## MATERIAL FOR THIS TASK
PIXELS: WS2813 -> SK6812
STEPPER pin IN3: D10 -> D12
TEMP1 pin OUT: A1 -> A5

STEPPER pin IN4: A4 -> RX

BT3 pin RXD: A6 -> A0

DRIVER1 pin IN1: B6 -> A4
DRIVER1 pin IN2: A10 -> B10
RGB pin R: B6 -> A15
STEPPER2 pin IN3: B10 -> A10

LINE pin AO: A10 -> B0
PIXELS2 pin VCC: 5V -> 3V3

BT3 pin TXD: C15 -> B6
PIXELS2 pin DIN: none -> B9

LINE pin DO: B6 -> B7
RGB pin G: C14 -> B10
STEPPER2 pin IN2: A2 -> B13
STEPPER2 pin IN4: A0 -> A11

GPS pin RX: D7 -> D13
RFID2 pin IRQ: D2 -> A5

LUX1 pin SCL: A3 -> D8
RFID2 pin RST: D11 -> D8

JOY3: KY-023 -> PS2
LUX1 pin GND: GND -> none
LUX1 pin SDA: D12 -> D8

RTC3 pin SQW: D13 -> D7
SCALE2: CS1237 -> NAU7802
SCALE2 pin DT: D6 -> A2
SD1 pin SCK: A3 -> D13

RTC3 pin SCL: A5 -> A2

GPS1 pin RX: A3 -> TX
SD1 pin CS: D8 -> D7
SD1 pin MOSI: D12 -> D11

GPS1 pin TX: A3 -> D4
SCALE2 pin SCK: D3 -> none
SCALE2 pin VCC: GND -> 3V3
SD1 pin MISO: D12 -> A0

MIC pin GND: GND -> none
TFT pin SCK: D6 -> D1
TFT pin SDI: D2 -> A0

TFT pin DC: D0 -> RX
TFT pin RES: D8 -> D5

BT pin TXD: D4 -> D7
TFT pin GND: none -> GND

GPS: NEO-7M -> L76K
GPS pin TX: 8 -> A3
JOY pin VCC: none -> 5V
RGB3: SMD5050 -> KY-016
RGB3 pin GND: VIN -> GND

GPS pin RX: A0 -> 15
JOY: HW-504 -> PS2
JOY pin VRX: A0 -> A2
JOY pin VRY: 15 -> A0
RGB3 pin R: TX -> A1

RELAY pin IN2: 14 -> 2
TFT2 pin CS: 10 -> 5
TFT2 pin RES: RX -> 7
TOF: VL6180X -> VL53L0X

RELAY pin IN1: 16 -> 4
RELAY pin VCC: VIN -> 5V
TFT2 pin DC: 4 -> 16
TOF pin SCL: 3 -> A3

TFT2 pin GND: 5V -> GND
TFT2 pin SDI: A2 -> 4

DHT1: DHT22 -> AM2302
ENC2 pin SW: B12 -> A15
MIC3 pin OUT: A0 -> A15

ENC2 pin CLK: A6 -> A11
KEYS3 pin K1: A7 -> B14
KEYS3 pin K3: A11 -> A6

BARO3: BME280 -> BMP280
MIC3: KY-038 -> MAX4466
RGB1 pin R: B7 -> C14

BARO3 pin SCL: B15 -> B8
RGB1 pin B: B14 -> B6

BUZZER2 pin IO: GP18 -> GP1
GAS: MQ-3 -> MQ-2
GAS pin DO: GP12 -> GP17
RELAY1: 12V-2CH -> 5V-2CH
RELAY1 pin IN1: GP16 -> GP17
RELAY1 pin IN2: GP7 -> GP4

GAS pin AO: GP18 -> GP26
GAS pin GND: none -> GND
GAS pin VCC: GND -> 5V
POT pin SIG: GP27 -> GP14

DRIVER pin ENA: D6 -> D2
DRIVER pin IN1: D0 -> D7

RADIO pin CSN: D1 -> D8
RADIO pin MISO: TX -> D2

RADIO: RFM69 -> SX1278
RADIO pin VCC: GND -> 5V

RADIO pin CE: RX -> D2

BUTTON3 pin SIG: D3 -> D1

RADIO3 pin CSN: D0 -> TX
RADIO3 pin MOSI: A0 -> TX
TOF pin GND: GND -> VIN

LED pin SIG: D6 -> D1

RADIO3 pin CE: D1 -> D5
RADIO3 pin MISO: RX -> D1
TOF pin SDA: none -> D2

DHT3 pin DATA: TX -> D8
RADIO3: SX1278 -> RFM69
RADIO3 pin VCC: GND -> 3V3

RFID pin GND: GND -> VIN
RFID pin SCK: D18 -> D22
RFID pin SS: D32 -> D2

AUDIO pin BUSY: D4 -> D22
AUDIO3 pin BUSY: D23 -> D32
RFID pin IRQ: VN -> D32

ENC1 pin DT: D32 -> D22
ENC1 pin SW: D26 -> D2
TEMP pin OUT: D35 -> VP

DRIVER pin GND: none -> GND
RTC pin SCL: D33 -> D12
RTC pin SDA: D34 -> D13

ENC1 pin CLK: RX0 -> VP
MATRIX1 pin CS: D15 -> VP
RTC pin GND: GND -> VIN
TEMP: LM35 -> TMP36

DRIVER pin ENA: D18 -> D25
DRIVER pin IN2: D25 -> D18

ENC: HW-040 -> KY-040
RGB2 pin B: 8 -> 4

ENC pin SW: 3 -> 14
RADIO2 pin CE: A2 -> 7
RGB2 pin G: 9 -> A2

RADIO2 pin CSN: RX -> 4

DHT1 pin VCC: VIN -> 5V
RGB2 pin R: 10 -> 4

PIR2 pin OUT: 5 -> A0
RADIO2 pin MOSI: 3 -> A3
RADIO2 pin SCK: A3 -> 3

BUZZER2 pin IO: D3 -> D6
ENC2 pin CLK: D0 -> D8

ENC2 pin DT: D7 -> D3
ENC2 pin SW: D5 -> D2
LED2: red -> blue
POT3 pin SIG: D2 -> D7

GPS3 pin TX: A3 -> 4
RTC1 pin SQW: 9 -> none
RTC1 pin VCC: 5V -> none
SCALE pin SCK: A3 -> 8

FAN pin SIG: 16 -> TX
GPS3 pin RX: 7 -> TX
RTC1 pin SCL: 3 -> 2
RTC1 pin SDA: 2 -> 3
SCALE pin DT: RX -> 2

## THE PROBLEM
All lines from the start of the entries through the line where "LUX1 pin SDA: D12 -> D8" sits should be duplicated exactly, with nothing else in the output.

## ANSWER FOR THIS EXERCISE
PIXELS: WS2813 -> SK6812
STEPPER pin IN3: D10 -> D12
TEMP1 pin OUT: A1 -> A5

STEPPER pin IN4: A4 -> RX

BT3 pin RXD: A6 -> A0

DRIVER1 pin IN1: B6 -> A4
DRIVER1 pin IN2: A10 -> B10
RGB pin R: B6 -> A15
STEPPER2 pin IN3: B10 -> A10

LINE pin AO: A10 -> B0
PIXELS2 pin VCC: 5V -> 3V3

BT3 pin TXD: C15 -> B6
PIXELS2 pin DIN: none -> B9

LINE pin DO: B6 -> B7
RGB pin G: C14 -> B10
STEPPER2 pin IN2: A2 -> B13
STEPPER2 pin IN4: A0 -> A11

GPS pin RX: D7 -> D13
RFID2 pin IRQ: D2 -> A5

LUX1 pin SCL: A3 -> D8
RFID2 pin RST: D11 -> D8

JOY3: KY-023 -> PS2
LUX1 pin GND: GND -> none
LUX1 pin SDA: D12 -> D8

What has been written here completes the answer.